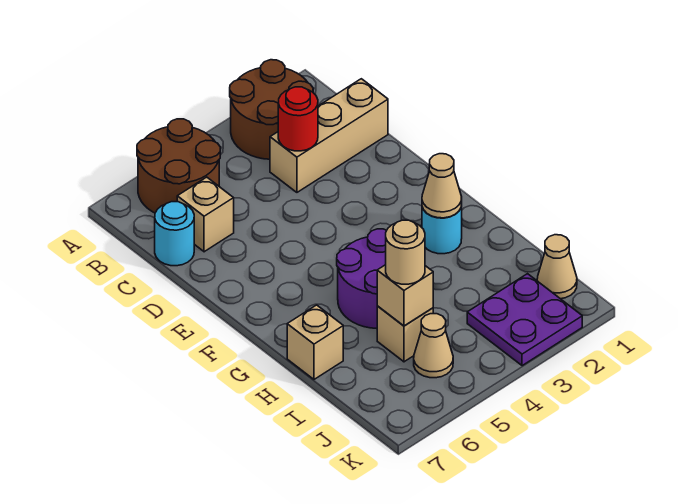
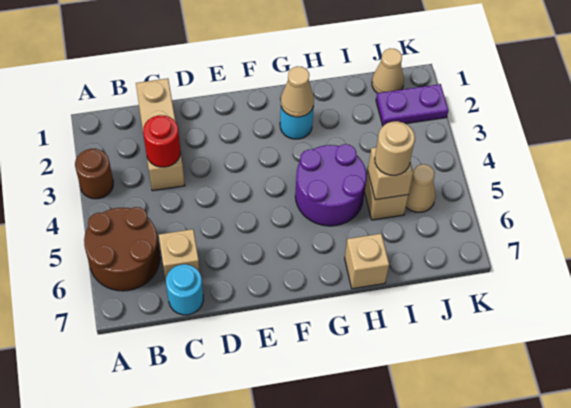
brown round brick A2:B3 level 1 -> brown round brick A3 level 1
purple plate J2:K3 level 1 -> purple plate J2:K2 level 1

──────────────────────────────

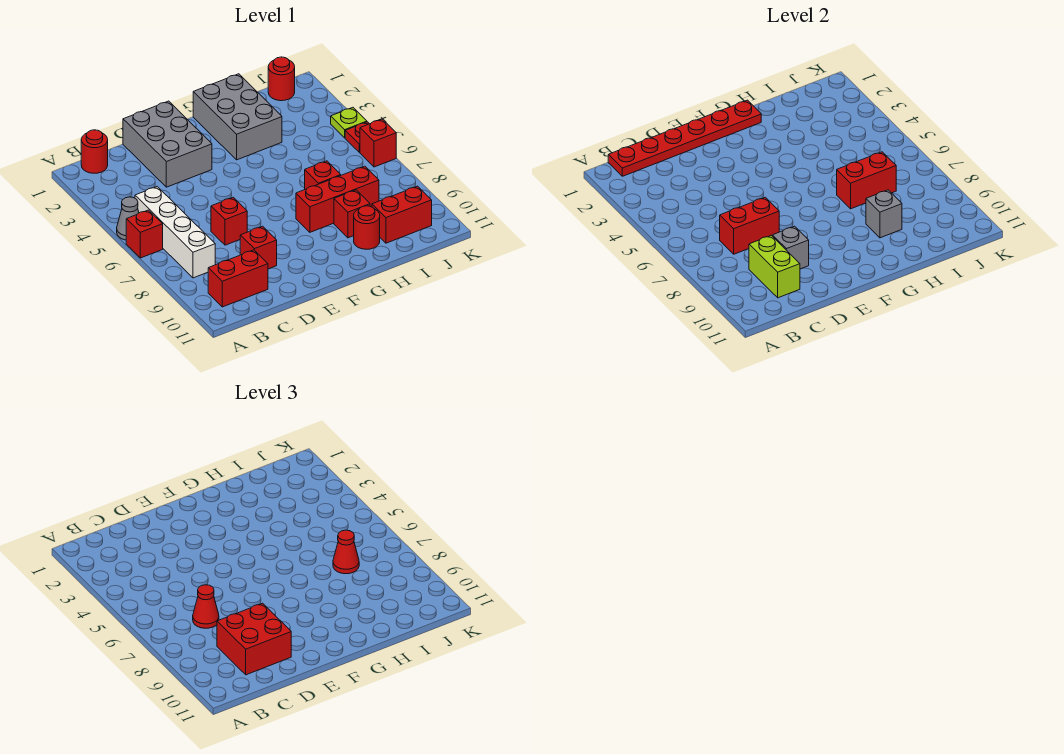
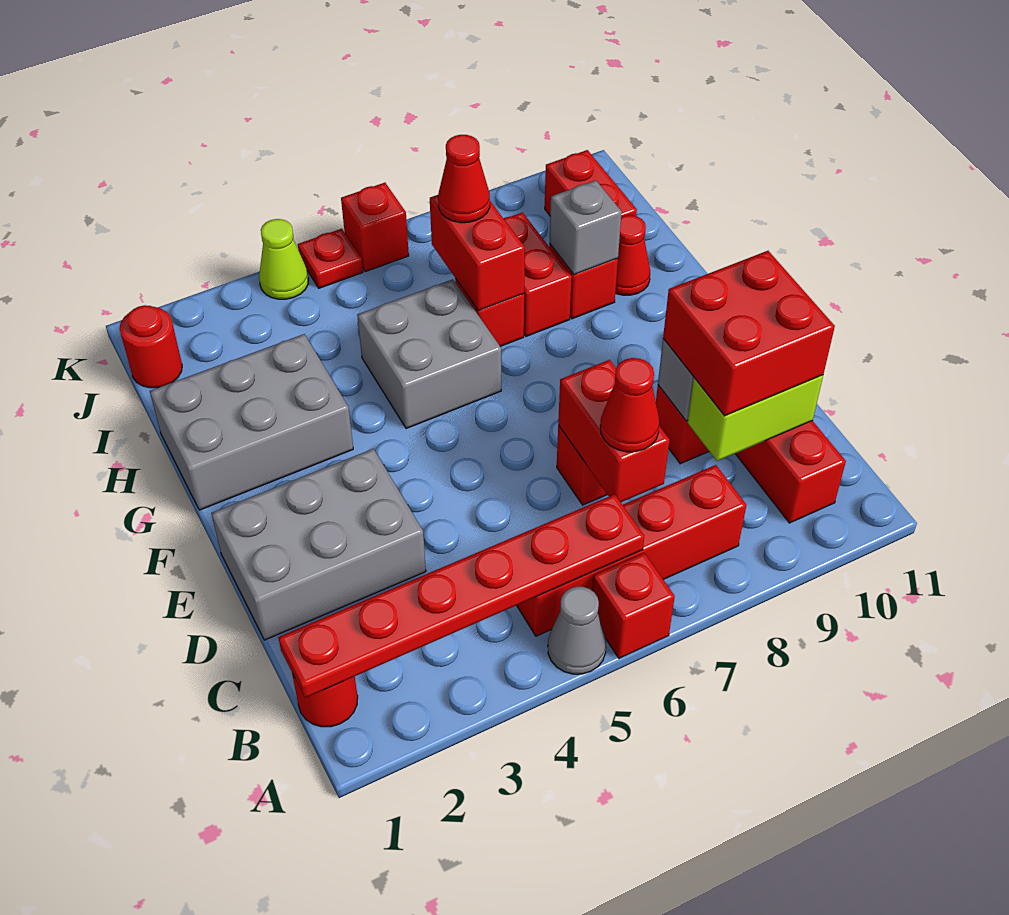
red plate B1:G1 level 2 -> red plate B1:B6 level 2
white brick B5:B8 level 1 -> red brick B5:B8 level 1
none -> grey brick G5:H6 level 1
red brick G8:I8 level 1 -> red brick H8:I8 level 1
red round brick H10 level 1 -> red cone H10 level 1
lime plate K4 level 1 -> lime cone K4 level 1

──────────────────────────────

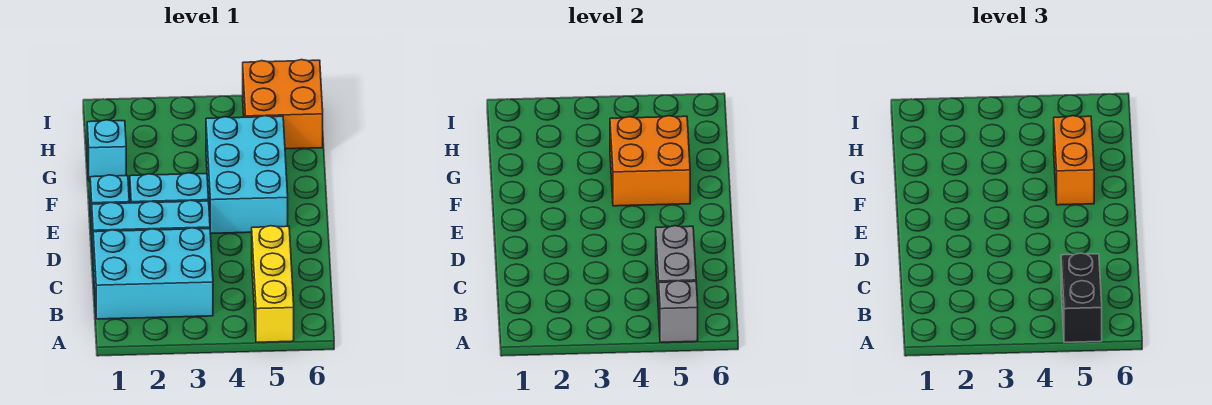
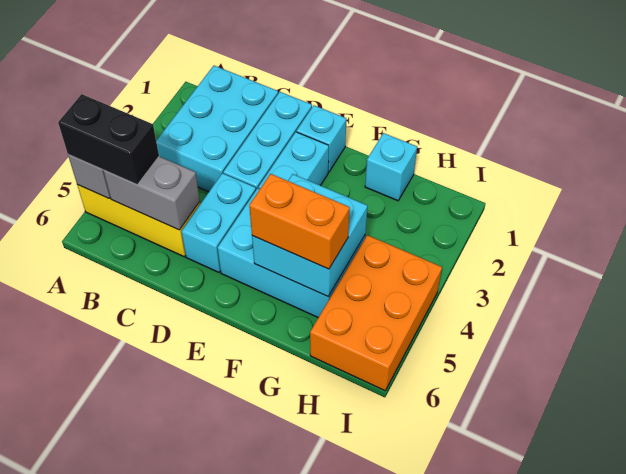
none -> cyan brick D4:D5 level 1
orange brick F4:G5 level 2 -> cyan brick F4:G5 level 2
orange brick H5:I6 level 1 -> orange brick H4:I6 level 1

──────────────────────────────

Task details :: Scan the listing for the string "orange", then copy every line where it appears.

Answer for this exercise ::
orange brick F4:G5 level 2 -> cyan brick F4:G5 level 2
orange brick H5:I6 level 1 -> orange brick H4:I6 level 1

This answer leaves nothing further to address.